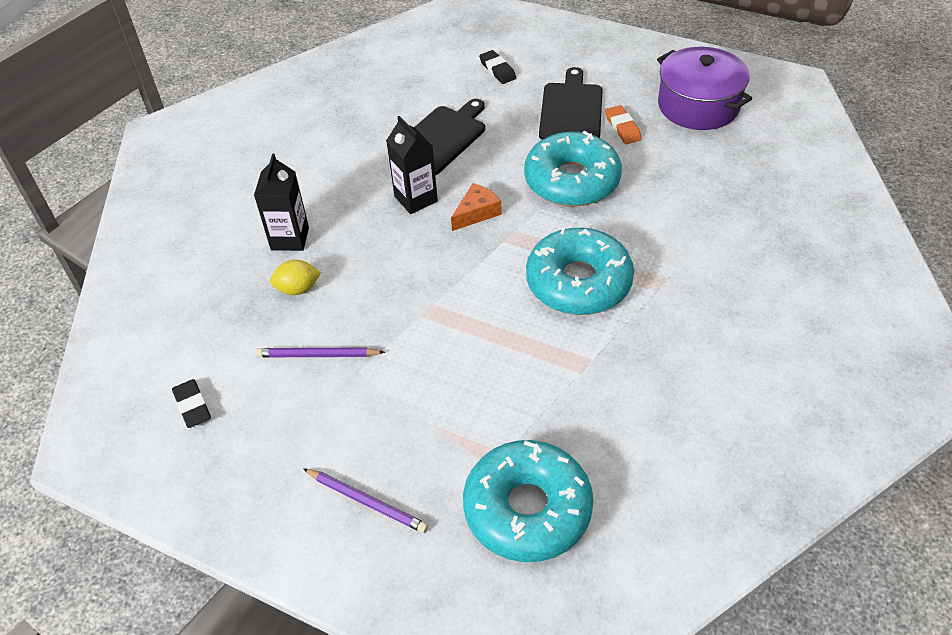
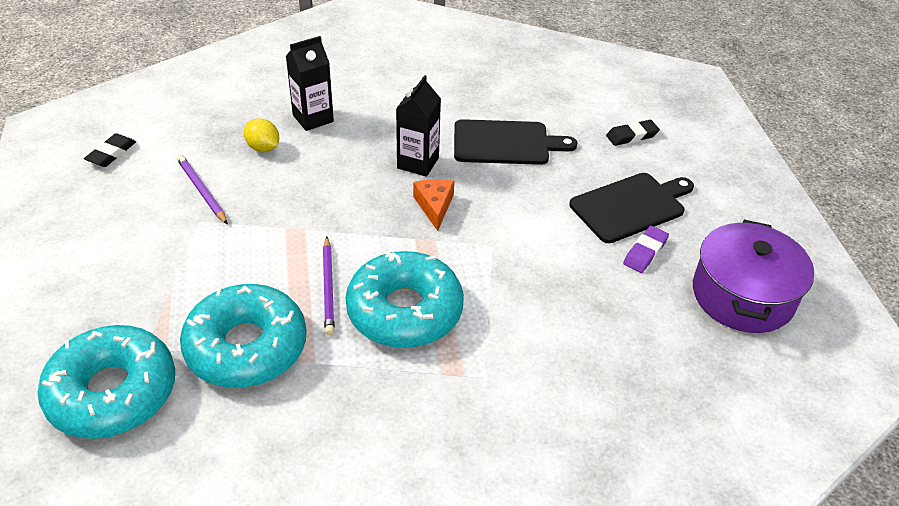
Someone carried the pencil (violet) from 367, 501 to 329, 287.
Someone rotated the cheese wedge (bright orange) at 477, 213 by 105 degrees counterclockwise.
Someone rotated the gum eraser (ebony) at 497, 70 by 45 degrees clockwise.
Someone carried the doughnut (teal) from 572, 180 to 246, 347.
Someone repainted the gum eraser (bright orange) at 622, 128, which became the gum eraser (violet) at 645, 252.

◆ **Required work**: For the string "rotated", work out how many lines of the data contain it; answer with the number alone.

◆ **Result for this task**: 2